Some records:
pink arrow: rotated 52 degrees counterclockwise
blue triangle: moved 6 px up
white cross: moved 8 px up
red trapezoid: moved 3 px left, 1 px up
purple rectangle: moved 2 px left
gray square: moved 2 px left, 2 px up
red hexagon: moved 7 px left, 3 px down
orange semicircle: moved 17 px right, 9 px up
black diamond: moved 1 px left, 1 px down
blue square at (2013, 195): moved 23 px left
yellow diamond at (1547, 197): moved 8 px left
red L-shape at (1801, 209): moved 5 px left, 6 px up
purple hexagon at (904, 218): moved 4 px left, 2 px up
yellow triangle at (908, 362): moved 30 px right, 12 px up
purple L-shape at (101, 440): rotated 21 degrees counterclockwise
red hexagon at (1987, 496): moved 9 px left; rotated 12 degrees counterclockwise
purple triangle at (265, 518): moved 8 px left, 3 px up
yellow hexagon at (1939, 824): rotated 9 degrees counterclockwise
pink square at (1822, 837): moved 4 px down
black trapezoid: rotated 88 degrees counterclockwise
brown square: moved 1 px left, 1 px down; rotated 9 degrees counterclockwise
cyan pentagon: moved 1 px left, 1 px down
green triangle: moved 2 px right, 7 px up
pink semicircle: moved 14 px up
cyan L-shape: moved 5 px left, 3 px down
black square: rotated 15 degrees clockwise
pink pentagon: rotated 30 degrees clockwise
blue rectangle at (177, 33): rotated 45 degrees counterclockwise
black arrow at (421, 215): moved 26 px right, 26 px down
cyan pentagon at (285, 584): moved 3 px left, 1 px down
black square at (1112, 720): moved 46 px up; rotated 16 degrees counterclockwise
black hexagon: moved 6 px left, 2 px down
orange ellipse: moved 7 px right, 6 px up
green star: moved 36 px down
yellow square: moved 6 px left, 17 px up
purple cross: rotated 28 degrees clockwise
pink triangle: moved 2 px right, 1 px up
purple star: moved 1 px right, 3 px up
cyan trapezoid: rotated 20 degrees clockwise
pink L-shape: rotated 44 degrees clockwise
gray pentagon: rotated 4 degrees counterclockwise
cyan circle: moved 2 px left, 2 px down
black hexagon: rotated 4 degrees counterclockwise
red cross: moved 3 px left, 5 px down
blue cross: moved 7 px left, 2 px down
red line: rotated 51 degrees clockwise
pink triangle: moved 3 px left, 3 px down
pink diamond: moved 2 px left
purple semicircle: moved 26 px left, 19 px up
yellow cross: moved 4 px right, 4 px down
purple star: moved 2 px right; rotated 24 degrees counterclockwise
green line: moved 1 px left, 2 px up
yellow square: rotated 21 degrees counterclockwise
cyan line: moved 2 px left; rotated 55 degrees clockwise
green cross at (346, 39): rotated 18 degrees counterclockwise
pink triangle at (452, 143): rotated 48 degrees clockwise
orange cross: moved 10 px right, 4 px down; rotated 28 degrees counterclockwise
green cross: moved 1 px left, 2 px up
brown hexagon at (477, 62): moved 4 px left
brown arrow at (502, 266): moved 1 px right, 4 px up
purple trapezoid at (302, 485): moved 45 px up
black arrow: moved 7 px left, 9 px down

=== SHORT PROBLEM ===
Copy the rows above again, swapping each "semicircle" for "half circle" and keeping every other part the same.

=== RESULT OF THE EXERCISE ===
pink arrow: rotated 52 degrees counterclockwise
blue triangle: moved 6 px up
white cross: moved 8 px up
red trapezoid: moved 3 px left, 1 px up
purple rectangle: moved 2 px left
gray square: moved 2 px left, 2 px up
red hexagon: moved 7 px left, 3 px down
orange half circle: moved 17 px right, 9 px up
black diamond: moved 1 px left, 1 px down
blue square at (2013, 195): moved 23 px left
yellow diamond at (1547, 197): moved 8 px left
red L-shape at (1801, 209): moved 5 px left, 6 px up
purple hexagon at (904, 218): moved 4 px left, 2 px up
yellow triangle at (908, 362): moved 30 px right, 12 px up
purple L-shape at (101, 440): rotated 21 degrees counterclockwise
red hexagon at (1987, 496): moved 9 px left; rotated 12 degrees counterclockwise
purple triangle at (265, 518): moved 8 px left, 3 px up
yellow hexagon at (1939, 824): rotated 9 degrees counterclockwise
pink square at (1822, 837): moved 4 px down
black trapezoid: rotated 88 degrees counterclockwise
brown square: moved 1 px left, 1 px down; rotated 9 degrees counterclockwise
cyan pentagon: moved 1 px left, 1 px down
green triangle: moved 2 px right, 7 px up
pink half circle: moved 14 px up
cyan L-shape: moved 5 px left, 3 px down
black square: rotated 15 degrees clockwise
pink pentagon: rotated 30 degrees clockwise
blue rectangle at (177, 33): rotated 45 degrees counterclockwise
black arrow at (421, 215): moved 26 px right, 26 px down
cyan pentagon at (285, 584): moved 3 px left, 1 px down
black square at (1112, 720): moved 46 px up; rotated 16 degrees counterclockwise
black hexagon: moved 6 px left, 2 px down
orange ellipse: moved 7 px right, 6 px up
green star: moved 36 px down
yellow square: moved 6 px left, 17 px up
purple cross: rotated 28 degrees clockwise
pink triangle: moved 2 px right, 1 px up
purple star: moved 1 px right, 3 px up
cyan trapezoid: rotated 20 degrees clockwise
pink L-shape: rotated 44 degrees clockwise
gray pentagon: rotated 4 degrees counterclockwise
cyan circle: moved 2 px left, 2 px down
black hexagon: rotated 4 degrees counterclockwise
red cross: moved 3 px left, 5 px down
blue cross: moved 7 px left, 2 px down
red line: rotated 51 degrees clockwise
pink triangle: moved 3 px left, 3 px down
pink diamond: moved 2 px left
purple half circle: moved 26 px left, 19 px up
yellow cross: moved 4 px right, 4 px down
purple star: moved 2 px right; rotated 24 degrees counterclockwise
green line: moved 1 px left, 2 px up
yellow square: rotated 21 degrees counterclockwise
cyan line: moved 2 px left; rotated 55 degrees clockwise
green cross at (346, 39): rotated 18 degrees counterclockwise
pink triangle at (452, 143): rotated 48 degrees clockwise
orange cross: moved 10 px right, 4 px down; rotated 28 degrees counterclockwise
green cross: moved 1 px left, 2 px up
brown hexagon at (477, 62): moved 4 px left
brown arrow at (502, 266): moved 1 px right, 4 px up
purple trapezoid at (302, 485): moved 45 px up
black arrow: moved 7 px left, 9 px down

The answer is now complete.